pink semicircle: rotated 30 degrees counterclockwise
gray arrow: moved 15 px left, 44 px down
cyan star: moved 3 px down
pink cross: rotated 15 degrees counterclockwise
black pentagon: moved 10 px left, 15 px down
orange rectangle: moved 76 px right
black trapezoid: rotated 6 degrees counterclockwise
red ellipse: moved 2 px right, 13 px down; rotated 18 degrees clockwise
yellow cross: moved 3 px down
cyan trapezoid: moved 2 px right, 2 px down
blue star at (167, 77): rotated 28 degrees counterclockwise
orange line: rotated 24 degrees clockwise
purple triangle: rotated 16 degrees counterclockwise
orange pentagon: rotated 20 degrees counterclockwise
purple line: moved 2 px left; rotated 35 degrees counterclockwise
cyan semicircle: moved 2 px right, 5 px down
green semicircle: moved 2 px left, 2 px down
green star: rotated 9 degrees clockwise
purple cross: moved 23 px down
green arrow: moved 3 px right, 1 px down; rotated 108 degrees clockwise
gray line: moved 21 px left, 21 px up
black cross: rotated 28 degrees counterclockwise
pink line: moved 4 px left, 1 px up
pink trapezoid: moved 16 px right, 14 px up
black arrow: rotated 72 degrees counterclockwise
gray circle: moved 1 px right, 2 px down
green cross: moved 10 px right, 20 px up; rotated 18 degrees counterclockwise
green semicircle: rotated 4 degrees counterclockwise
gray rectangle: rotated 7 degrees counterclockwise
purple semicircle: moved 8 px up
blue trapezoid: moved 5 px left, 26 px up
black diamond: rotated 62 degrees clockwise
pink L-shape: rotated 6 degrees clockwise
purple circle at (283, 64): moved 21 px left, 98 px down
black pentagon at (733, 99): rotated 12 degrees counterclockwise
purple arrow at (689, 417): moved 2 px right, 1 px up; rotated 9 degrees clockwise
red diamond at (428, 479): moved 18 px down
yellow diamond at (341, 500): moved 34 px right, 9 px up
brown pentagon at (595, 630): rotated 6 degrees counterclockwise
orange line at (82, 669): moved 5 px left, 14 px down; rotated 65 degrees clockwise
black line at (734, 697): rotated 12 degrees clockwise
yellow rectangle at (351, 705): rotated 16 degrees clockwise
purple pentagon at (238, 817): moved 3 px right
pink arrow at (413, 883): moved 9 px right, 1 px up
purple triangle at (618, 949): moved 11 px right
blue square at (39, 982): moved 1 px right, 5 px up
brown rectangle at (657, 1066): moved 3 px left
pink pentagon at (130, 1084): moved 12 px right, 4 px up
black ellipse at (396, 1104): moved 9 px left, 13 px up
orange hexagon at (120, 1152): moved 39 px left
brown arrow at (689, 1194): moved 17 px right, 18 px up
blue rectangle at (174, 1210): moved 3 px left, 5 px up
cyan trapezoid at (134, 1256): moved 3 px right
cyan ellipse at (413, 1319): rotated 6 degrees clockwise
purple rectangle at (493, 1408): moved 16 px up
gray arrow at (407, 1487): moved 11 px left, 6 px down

───

**Job:** Render every entry above as a numbered list, omitting blank lines.

**Solution:**
1. pink semicircle: rotated 30 degrees counterclockwise
2. gray arrow: moved 15 px left, 44 px down
3. cyan star: moved 3 px down
4. pink cross: rotated 15 degrees counterclockwise
5. black pentagon: moved 10 px left, 15 px down
6. orange rectangle: moved 76 px right
7. black trapezoid: rotated 6 degrees counterclockwise
8. red ellipse: moved 2 px right, 13 px down; rotated 18 degrees clockwise
9. yellow cross: moved 3 px down
10. cyan trapezoid: moved 2 px right, 2 px down
11. blue star at (167, 77): rotated 28 degrees counterclockwise
12. orange line: rotated 24 degrees clockwise
13. purple triangle: rotated 16 degrees counterclockwise
14. orange pentagon: rotated 20 degrees counterclockwise
15. purple line: moved 2 px left; rotated 35 degrees counterclockwise
16. cyan semicircle: moved 2 px right, 5 px down
17. green semicircle: moved 2 px left, 2 px down
18. green star: rotated 9 degrees clockwise
19. purple cross: moved 23 px down
20. green arrow: moved 3 px right, 1 px down; rotated 108 degrees clockwise
21. gray line: moved 21 px left, 21 px up
22. black cross: rotated 28 degrees counterclockwise
23. pink line: moved 4 px left, 1 px up
24. pink trapezoid: moved 16 px right, 14 px up
25. black arrow: rotated 72 degrees counterclockwise
26. gray circle: moved 1 px right, 2 px down
27. green cross: moved 10 px right, 20 px up; rotated 18 degrees counterclockwise
28. green semicircle: rotated 4 degrees counterclockwise
29. gray rectangle: rotated 7 degrees counterclockwise
30. purple semicircle: moved 8 px up
31. blue trapezoid: moved 5 px left, 26 px up
32. black diamond: rotated 62 degrees clockwise
33. pink L-shape: rotated 6 degrees clockwise
34. purple circle at (283, 64): moved 21 px left, 98 px down
35. black pentagon at (733, 99): rotated 12 degrees counterclockwise
36. purple arrow at (689, 417): moved 2 px right, 1 px up; rotated 9 degrees clockwise
37. red diamond at (428, 479): moved 18 px down
38. yellow diamond at (341, 500): moved 34 px right, 9 px up
39. brown pentagon at (595, 630): rotated 6 degrees counterclockwise
40. orange line at (82, 669): moved 5 px left, 14 px down; rotated 65 degrees clockwise
41. black line at (734, 697): rotated 12 degrees clockwise
42. yellow rectangle at (351, 705): rotated 16 degrees clockwise
43. purple pentagon at (238, 817): moved 3 px right
44. pink arrow at (413, 883): moved 9 px right, 1 px up
45. purple triangle at (618, 949): moved 11 px right
46. blue square at (39, 982): moved 1 px right, 5 px up
47. brown rectangle at (657, 1066): moved 3 px left
48. pink pentagon at (130, 1084): moved 12 px right, 4 px up
49. black ellipse at (396, 1104): moved 9 px left, 13 px up
50. orange hexagon at (120, 1152): moved 39 px left
51. brown arrow at (689, 1194): moved 17 px right, 18 px up
52. blue rectangle at (174, 1210): moved 3 px left, 5 px up
53. cyan trapezoid at (134, 1256): moved 3 px right
54. cyan ellipse at (413, 1319): rotated 6 degrees clockwise
55. purple rectangle at (493, 1408): moved 16 px up
56. gray arrow at (407, 1487): moved 11 px left, 6 px down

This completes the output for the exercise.